[Exercise material Boundary: Start]

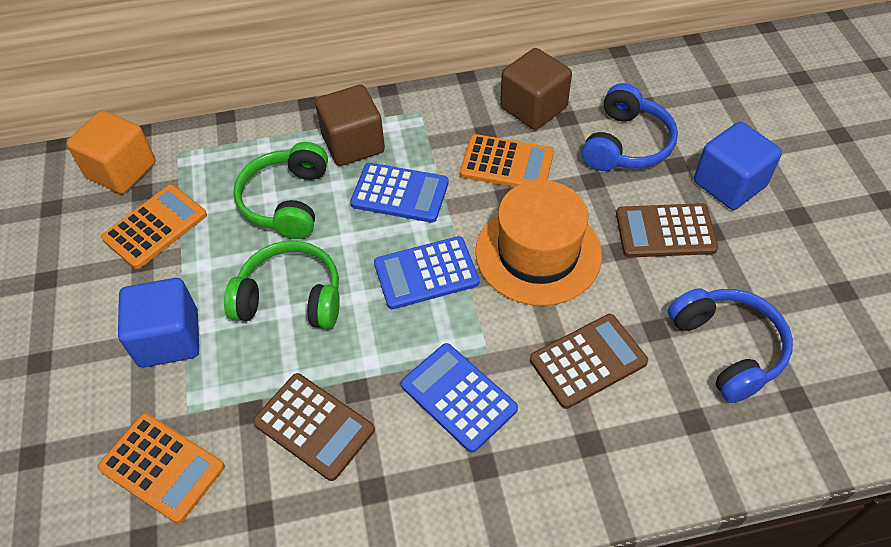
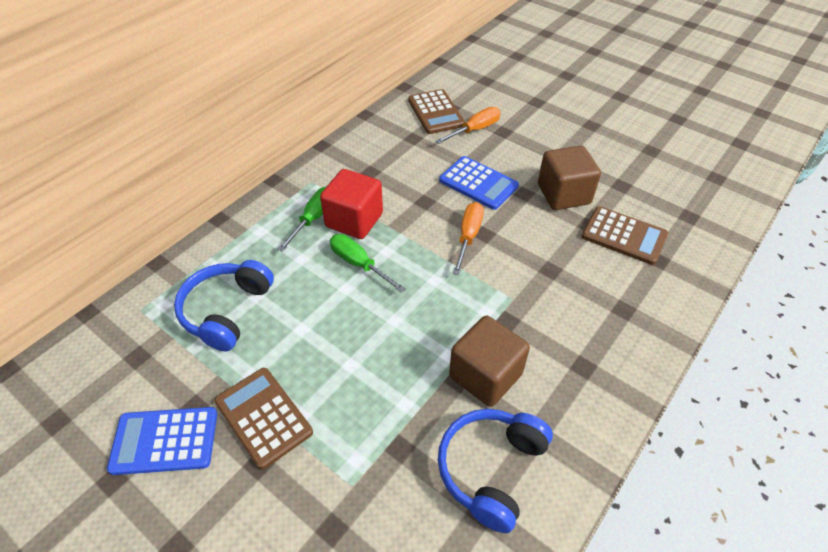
blue calculator: 3 -> 2
blue cube: 2 -> 0
green headphones: 2 -> 0
green screwdriver: 0 -> 2
orange calculator: 3 -> 0
orange cube: 1 -> 0
orange hat: 1 -> 0
orange screwdriver: 0 -> 2
red cube: 0 -> 1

[Exercise material Boundary: End]

What to produce: Start at the top line above and repeat the records verbatim, leaving images out.

Finished task:
blue calculator: 3 -> 2
blue cube: 2 -> 0
green headphones: 2 -> 0
green screwdriver: 0 -> 2
orange calculator: 3 -> 0
orange cube: 1 -> 0
orange hat: 1 -> 0
orange screwdriver: 0 -> 2
red cube: 0 -> 1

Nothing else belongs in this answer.